[Scene images with change listings]:

═══

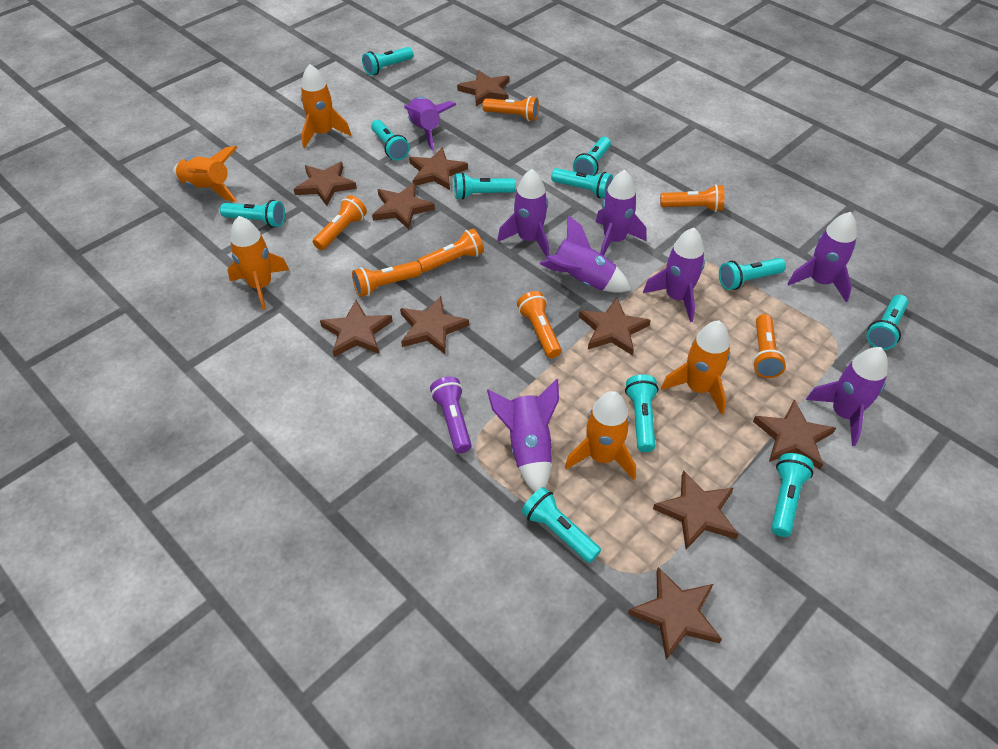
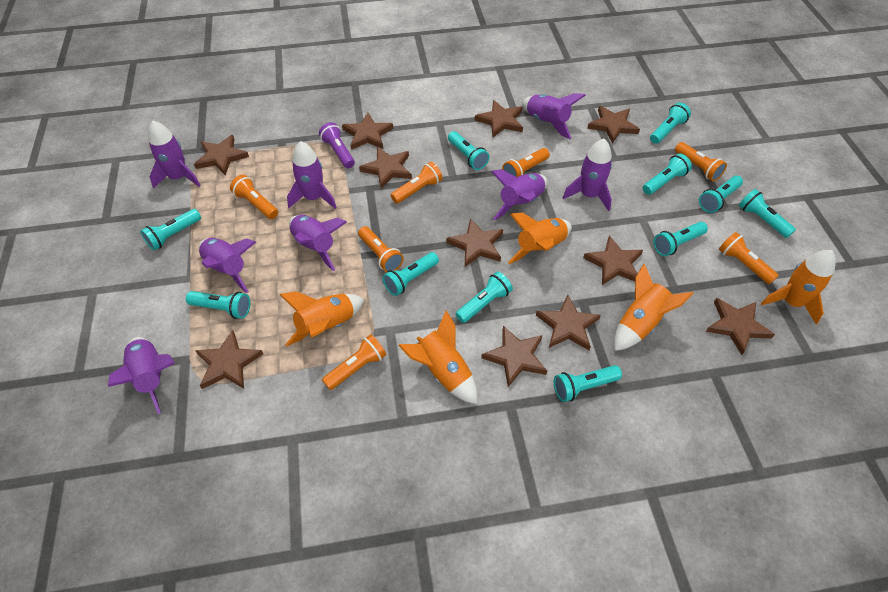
brown star: 10 -> 11

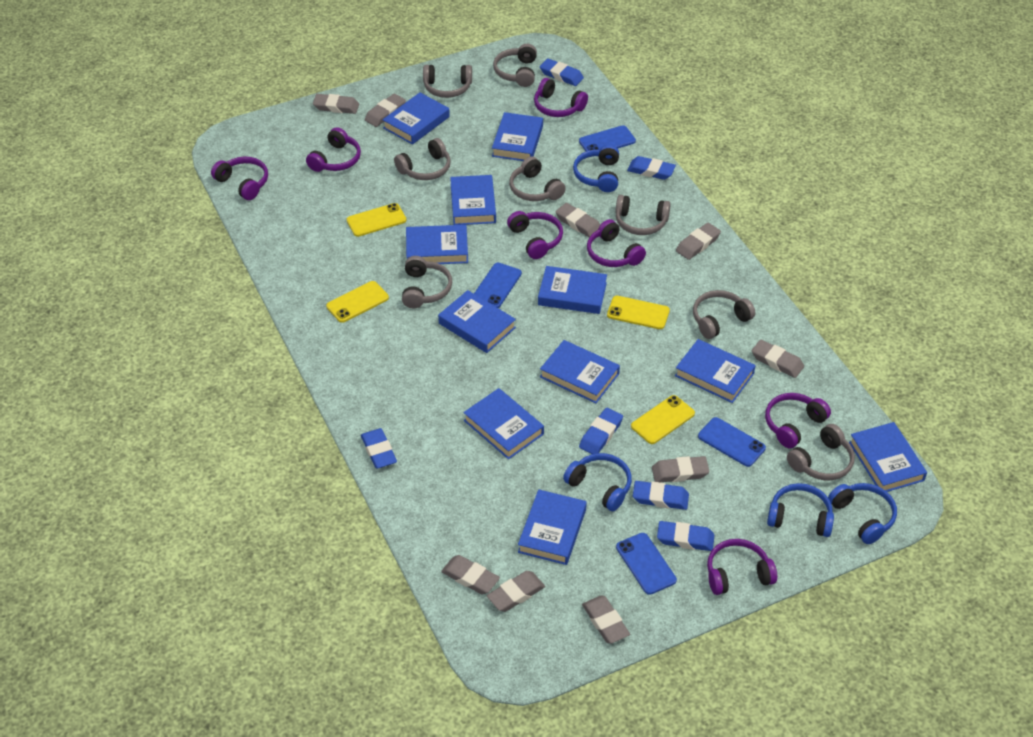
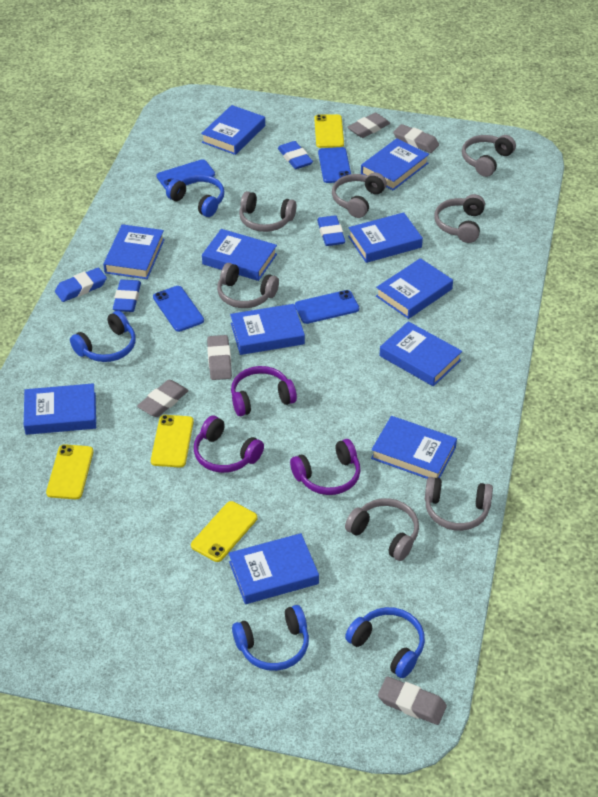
blue eraser: 6 -> 4
grey eraser: 9 -> 5
grey headphones: 8 -> 7
purple headphones: 7 -> 3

═══

[Work instruction]:
Copy each line of the records that has "headphones" in it.

[Solution below]:
grey headphones: 8 -> 7
purple headphones: 7 -> 3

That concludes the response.